PROBLEM: Pictures aside, each entry has to be returned exactly as it stands.

** RECORDS SUPPLIED follows **

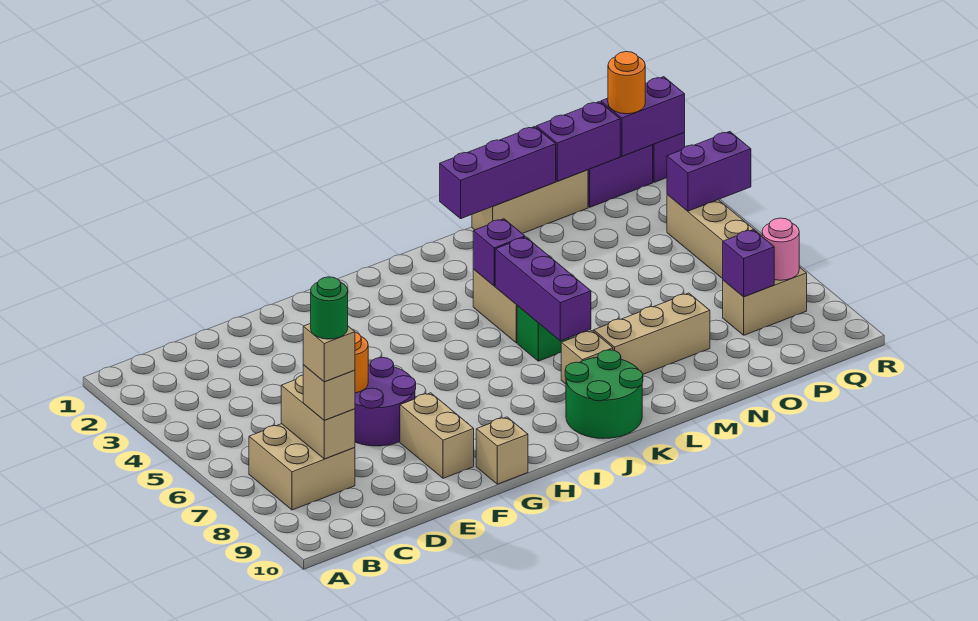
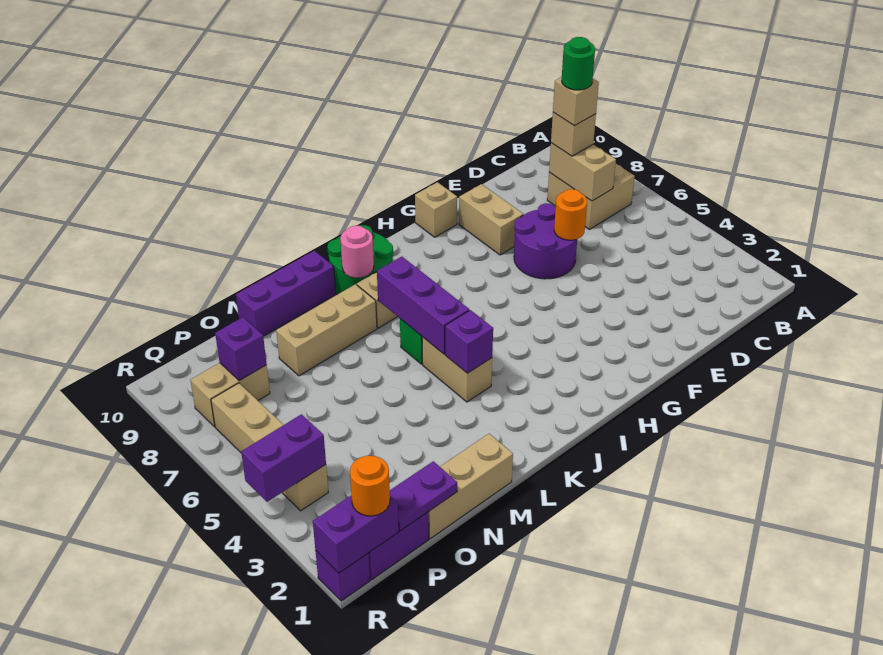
purple brick L1:N1 level 2 -> purple brick L10:N10 level 1
purple brick O1:P1 level 2 -> purple plate O1:P1 level 2
pink round brick Q8 level 2 -> pink round brick K9 level 2

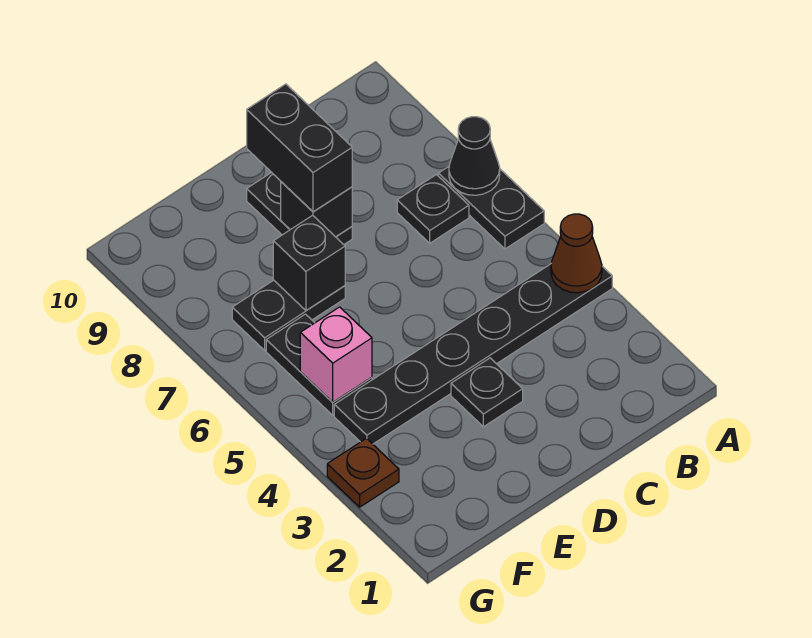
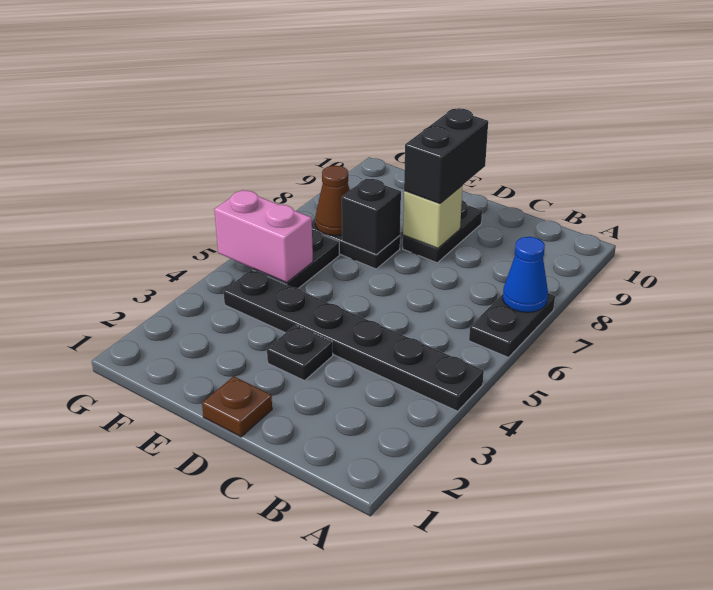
brown cone A4 level 2 -> brown cone F7 level 2
black cone A7 level 2 -> blue cone A7 level 2
black plate B7 level 1 -> none
black brick D8 level 2 -> tan brick D8 level 2
pink brick F5 level 2 -> pink brick F5:G5 level 2
brown plate G3 level 1 -> brown plate D1 level 1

** End of RECORDS SUPPLIED **

THE COMPLETED TASK:
purple brick L1:N1 level 2 -> purple brick L10:N10 level 1
purple brick O1:P1 level 2 -> purple plate O1:P1 level 2
pink round brick Q8 level 2 -> pink round brick K9 level 2

brown cone A4 level 2 -> brown cone F7 level 2
black cone A7 level 2 -> blue cone A7 level 2
black plate B7 level 1 -> none
black brick D8 level 2 -> tan brick D8 level 2
pink brick F5 level 2 -> pink brick F5:G5 level 2
brown plate G3 level 1 -> brown plate D1 level 1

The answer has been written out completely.